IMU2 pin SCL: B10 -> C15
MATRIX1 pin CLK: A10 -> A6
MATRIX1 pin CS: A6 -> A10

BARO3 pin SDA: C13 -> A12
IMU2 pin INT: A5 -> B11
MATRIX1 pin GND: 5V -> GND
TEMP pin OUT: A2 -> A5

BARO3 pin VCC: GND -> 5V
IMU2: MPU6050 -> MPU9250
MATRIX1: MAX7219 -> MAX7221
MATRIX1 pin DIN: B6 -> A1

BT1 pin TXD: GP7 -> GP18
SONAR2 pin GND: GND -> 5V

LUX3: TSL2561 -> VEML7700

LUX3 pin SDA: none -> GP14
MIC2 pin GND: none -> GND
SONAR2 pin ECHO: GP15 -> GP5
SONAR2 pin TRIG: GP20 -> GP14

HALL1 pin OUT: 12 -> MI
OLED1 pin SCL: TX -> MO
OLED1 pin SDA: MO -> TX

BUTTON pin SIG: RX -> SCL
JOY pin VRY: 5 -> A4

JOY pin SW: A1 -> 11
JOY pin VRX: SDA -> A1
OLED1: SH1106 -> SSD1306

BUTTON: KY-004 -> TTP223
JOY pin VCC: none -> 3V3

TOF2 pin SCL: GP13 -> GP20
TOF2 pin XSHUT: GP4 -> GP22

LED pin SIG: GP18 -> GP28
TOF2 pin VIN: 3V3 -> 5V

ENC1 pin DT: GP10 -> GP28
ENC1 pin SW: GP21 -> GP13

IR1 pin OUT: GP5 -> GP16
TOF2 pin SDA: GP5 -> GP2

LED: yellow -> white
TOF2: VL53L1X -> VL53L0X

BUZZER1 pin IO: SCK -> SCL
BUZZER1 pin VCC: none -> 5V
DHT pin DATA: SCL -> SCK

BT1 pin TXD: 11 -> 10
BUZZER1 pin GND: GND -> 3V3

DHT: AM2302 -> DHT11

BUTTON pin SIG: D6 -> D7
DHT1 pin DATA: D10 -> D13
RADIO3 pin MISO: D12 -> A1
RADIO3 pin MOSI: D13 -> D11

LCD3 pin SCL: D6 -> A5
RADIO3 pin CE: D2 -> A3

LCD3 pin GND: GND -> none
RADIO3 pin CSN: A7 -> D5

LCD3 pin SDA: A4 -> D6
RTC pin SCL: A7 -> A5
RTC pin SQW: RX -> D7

— GOAL OF THE EXERCISE —
Set down the material above again, word for word.

— ANSWER FOR THE TASK —
IMU2 pin SCL: B10 -> C15
MATRIX1 pin CLK: A10 -> A6
MATRIX1 pin CS: A6 -> A10

BARO3 pin SDA: C13 -> A12
IMU2 pin INT: A5 -> B11
MATRIX1 pin GND: 5V -> GND
TEMP pin OUT: A2 -> A5

BARO3 pin VCC: GND -> 5V
IMU2: MPU6050 -> MPU9250
MATRIX1: MAX7219 -> MAX7221
MATRIX1 pin DIN: B6 -> A1

BT1 pin TXD: GP7 -> GP18
SONAR2 pin GND: GND -> 5V

LUX3: TSL2561 -> VEML7700

LUX3 pin SDA: none -> GP14
MIC2 pin GND: none -> GND
SONAR2 pin ECHO: GP15 -> GP5
SONAR2 pin TRIG: GP20 -> GP14

HALL1 pin OUT: 12 -> MI
OLED1 pin SCL: TX -> MO
OLED1 pin SDA: MO -> TX

BUTTON pin SIG: RX -> SCL
JOY pin VRY: 5 -> A4

JOY pin SW: A1 -> 11
JOY pin VRX: SDA -> A1
OLED1: SH1106 -> SSD1306

BUTTON: KY-004 -> TTP223
JOY pin VCC: none -> 3V3

TOF2 pin SCL: GP13 -> GP20
TOF2 pin XSHUT: GP4 -> GP22

LED pin SIG: GP18 -> GP28
TOF2 pin VIN: 3V3 -> 5V

ENC1 pin DT: GP10 -> GP28
ENC1 pin SW: GP21 -> GP13

IR1 pin OUT: GP5 -> GP16
TOF2 pin SDA: GP5 -> GP2

LED: yellow -> white
TOF2: VL53L1X -> VL53L0X

BUZZER1 pin IO: SCK -> SCL
BUZZER1 pin VCC: none -> 5V
DHT pin DATA: SCL -> SCK

BT1 pin TXD: 11 -> 10
BUZZER1 pin GND: GND -> 3V3

DHT: AM2302 -> DHT11

BUTTON pin SIG: D6 -> D7
DHT1 pin DATA: D10 -> D13
RADIO3 pin MISO: D12 -> A1
RADIO3 pin MOSI: D13 -> D11

LCD3 pin SCL: D6 -> A5
RADIO3 pin CE: D2 -> A3

LCD3 pin GND: GND -> none
RADIO3 pin CSN: A7 -> D5

LCD3 pin SDA: A4 -> D6
RTC pin SCL: A7 -> A5
RTC pin SQW: RX -> D7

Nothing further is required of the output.